__What is required__.
Only the count is wanted here: how many lines of the entries hold the string "żółty"?

Object change descriptions
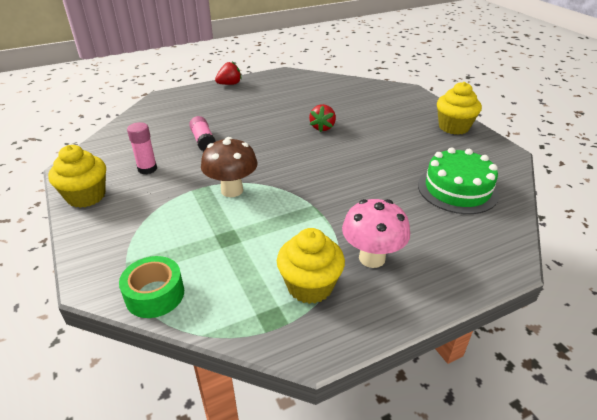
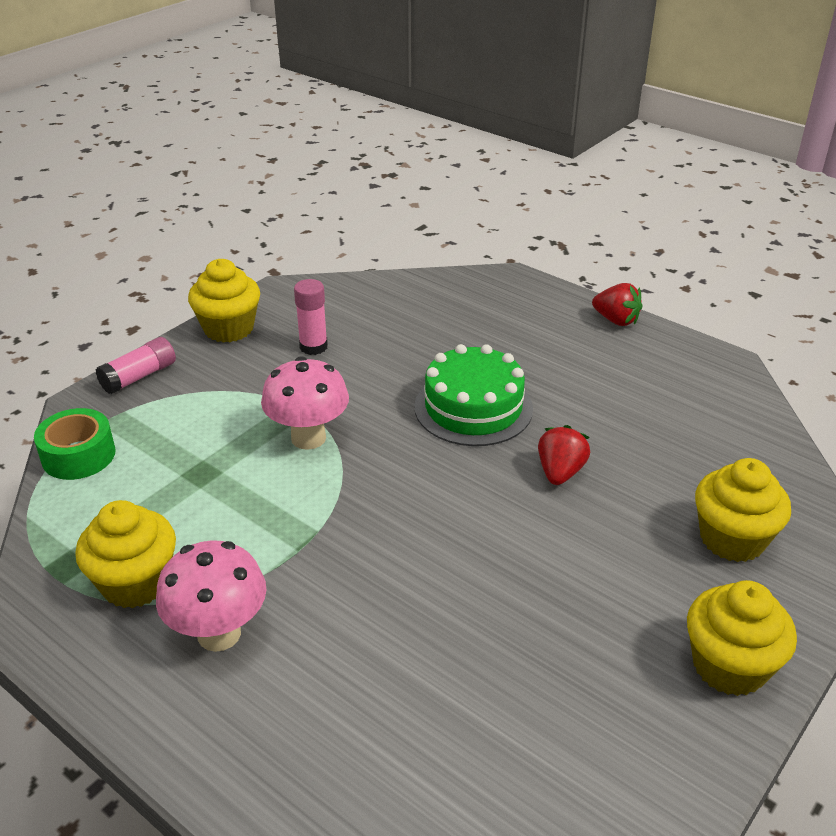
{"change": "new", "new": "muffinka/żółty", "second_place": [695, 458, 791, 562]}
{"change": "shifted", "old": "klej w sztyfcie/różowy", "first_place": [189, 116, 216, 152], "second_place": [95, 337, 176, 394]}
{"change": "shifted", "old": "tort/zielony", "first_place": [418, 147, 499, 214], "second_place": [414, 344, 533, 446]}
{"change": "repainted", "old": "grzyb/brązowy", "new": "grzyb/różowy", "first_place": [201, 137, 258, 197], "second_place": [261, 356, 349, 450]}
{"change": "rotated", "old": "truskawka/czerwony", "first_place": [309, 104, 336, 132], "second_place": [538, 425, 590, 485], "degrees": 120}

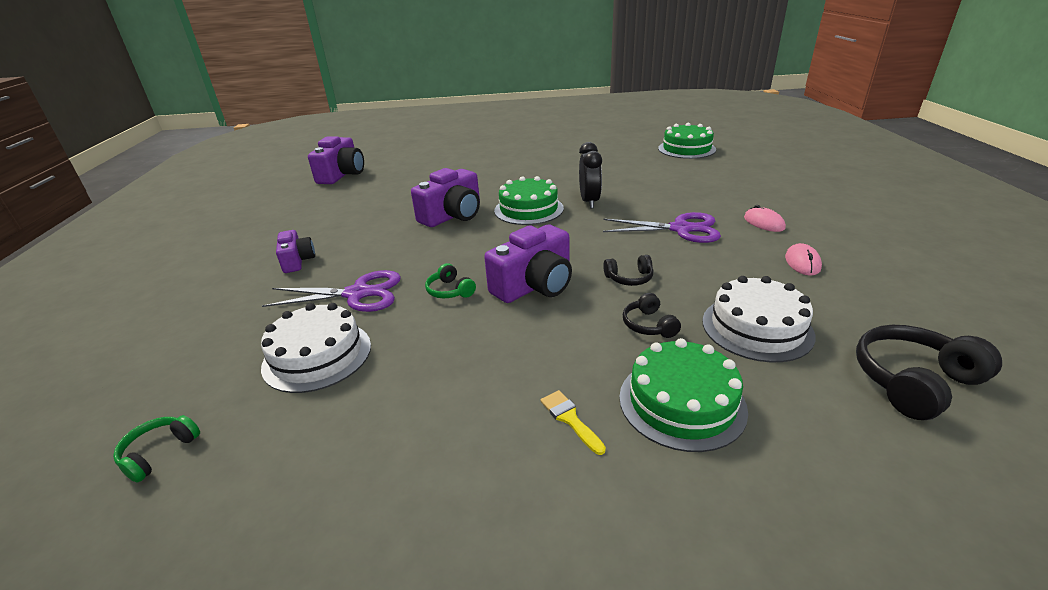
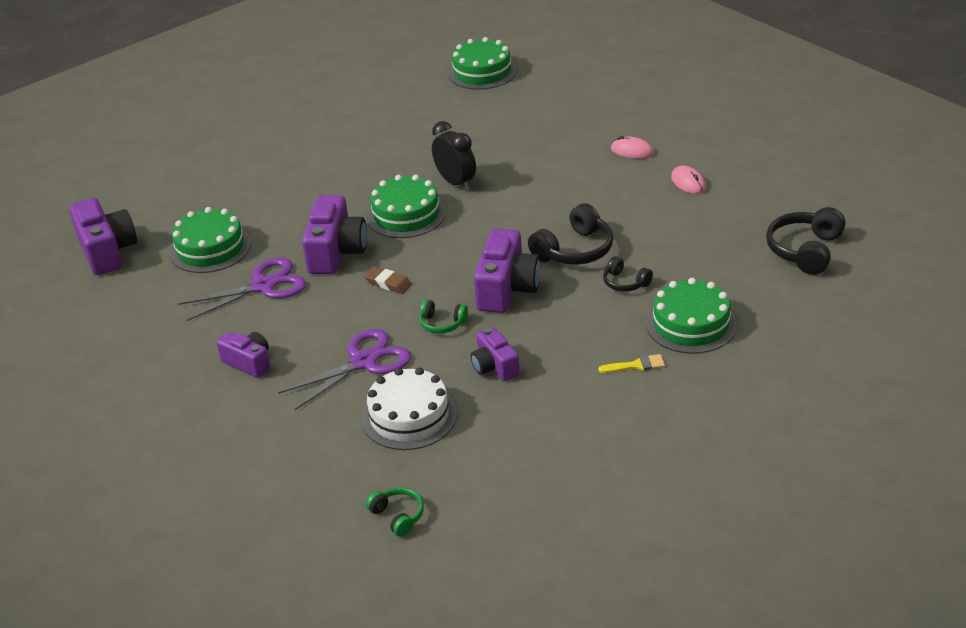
{"change": "gone", "old": "tort/biały", "first_place": [702, 276, 815, 362]}
{"change": "new", "new": "tort/zielony", "second_place": [170, 207, 251, 273]}
{"change": "new", "new": "gumka do mazania/brązowy", "second_place": [364, 266, 412, 294]}
{"change": "new", "new": "aparat fotograficzny/fioletowy", "second_place": [471, 327, 520, 381]}
{"change": "shifted", "old": "nożyczki/fioletowy", "first_place": [603, 212, 721, 243], "second_place": [178, 258, 306, 321]}
{"change": "rotated", "old": "słuchawki/zielony", "first_place": [113, 415, 200, 483], "second_place": [366, 488, 424, 537], "degrees": 150}
{"change": "rotated", "old": "pędzel/żółty", "first_place": [540, 390, 606, 455], "second_place": [598, 354, 665, 373], "degrees": 150}
{"change": "scaled", "old": "słuchawki/czarny", "first_place": [603, 255, 654, 286], "second_place": [528, 203, 613, 265], "factor": 1.78}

__Your solution__.
2